**SOURCE RECORDS**

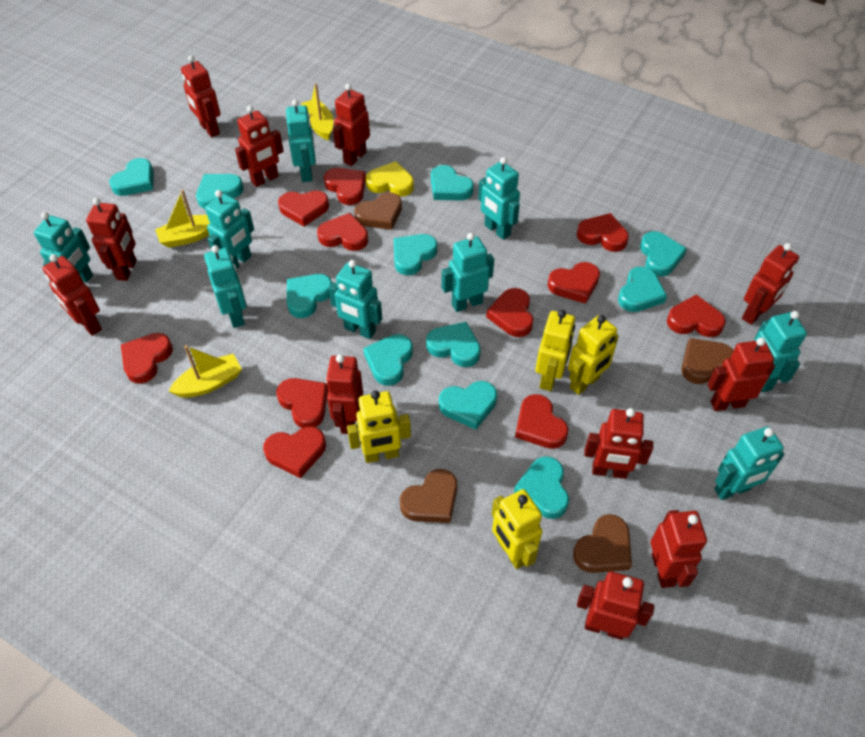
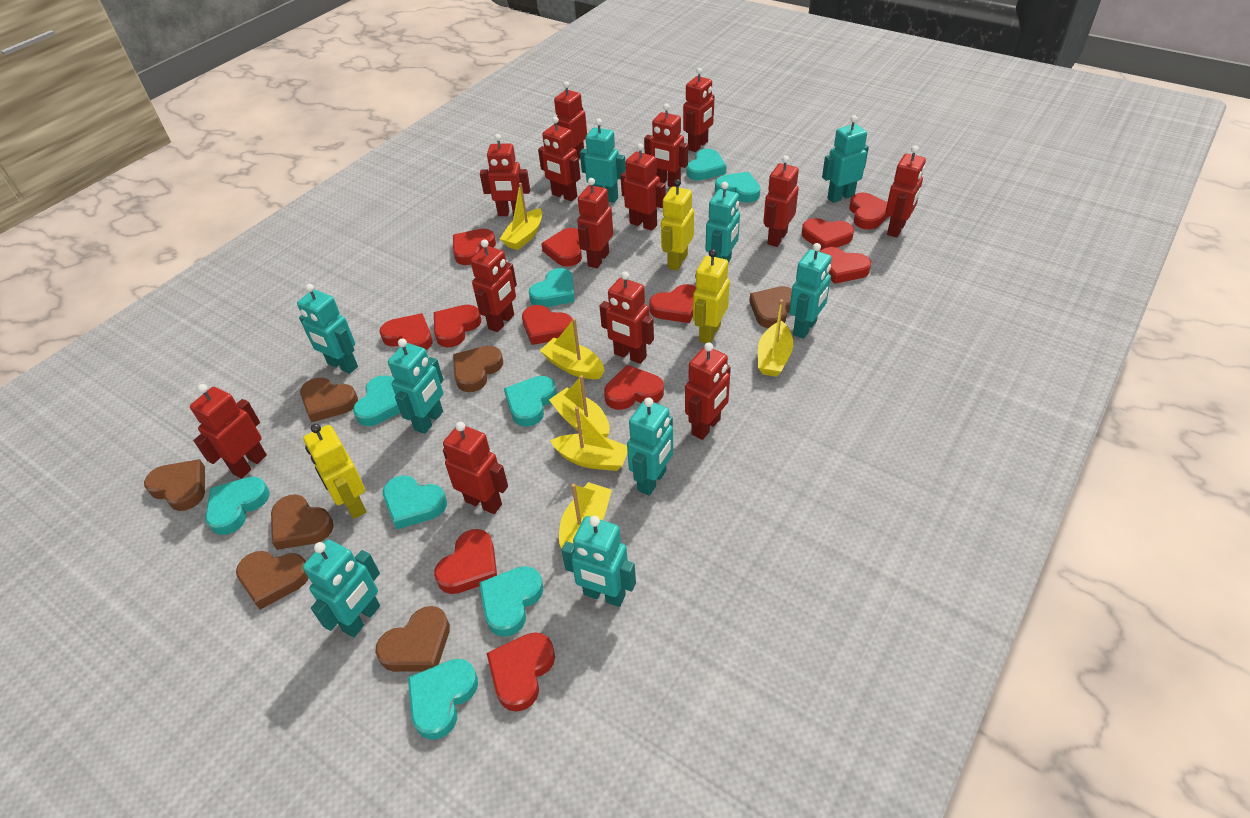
brown heart: 4 -> 7
red heart: 11 -> 12
red robot: 11 -> 14
turquoise heart: 11 -> 9
yellow boat: 3 -> 6
yellow heart: 1 -> 0
yellow robot: 4 -> 3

**EXERCISE BRIEF**
All lines carrying the word "yellow" must be copied from the data above.

**RESPONSE**
yellow boat: 3 -> 6
yellow heart: 1 -> 0
yellow robot: 4 -> 3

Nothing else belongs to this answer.